+++ DATA IN THIS EXERCISE +++

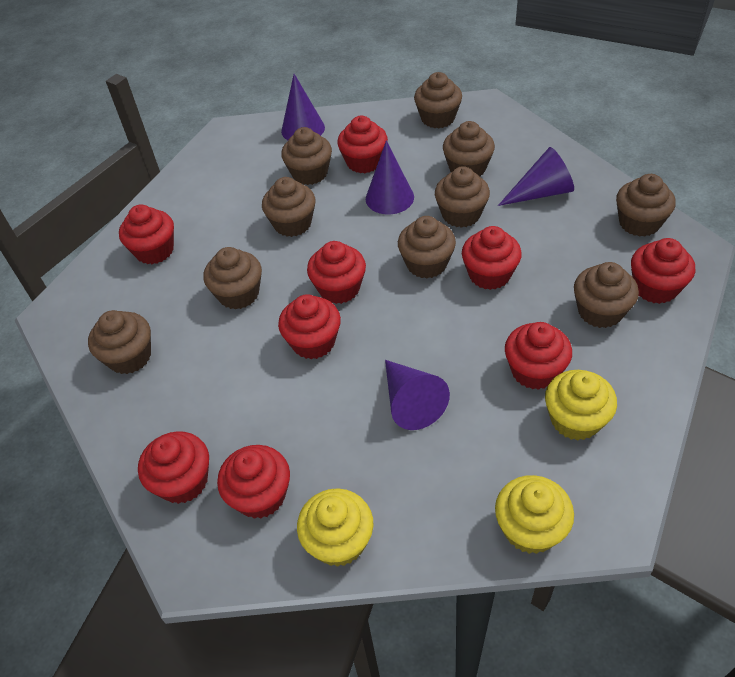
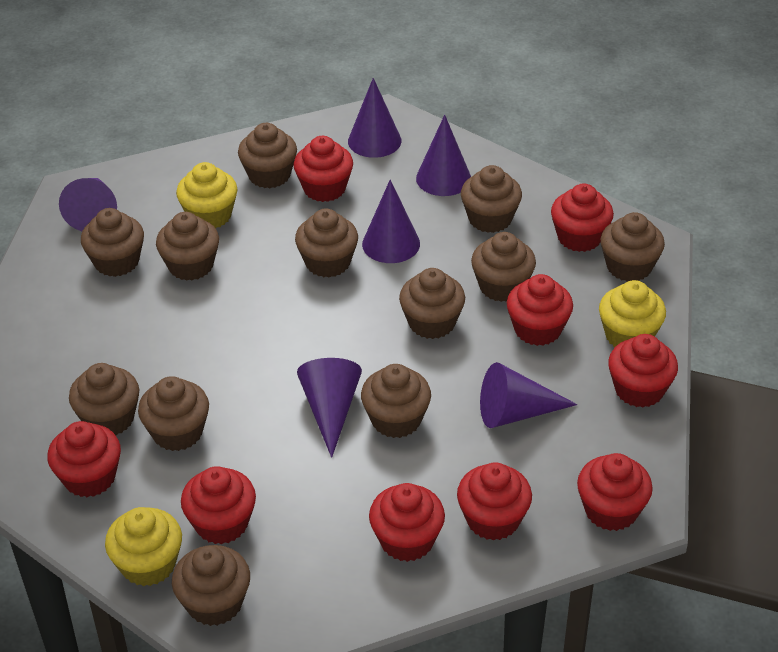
brown cupcake: 10 -> 12
purple cone: 4 -> 6

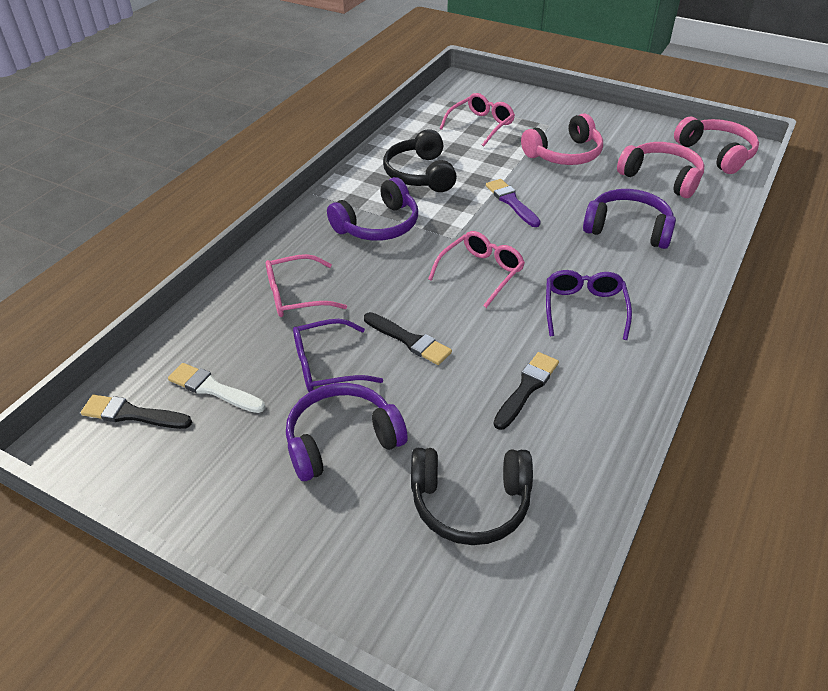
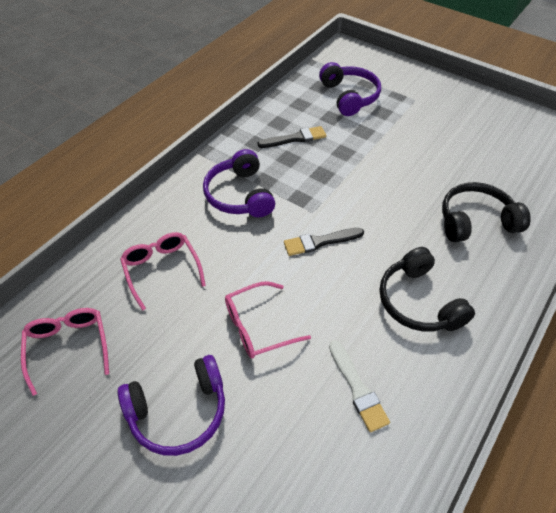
black brush: 3 -> 2
pink headphones: 3 -> 0
purple brush: 1 -> 0
purple glasses: 2 -> 0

+++

ACTIVITY: Starting with the top line, write out all the data above exactly; keep the pictures out.

EXERCISE RESPONSE:
brown cupcake: 10 -> 12
purple cone: 4 -> 6

black brush: 3 -> 2
pink headphones: 3 -> 0
purple brush: 1 -> 0
purple glasses: 2 -> 0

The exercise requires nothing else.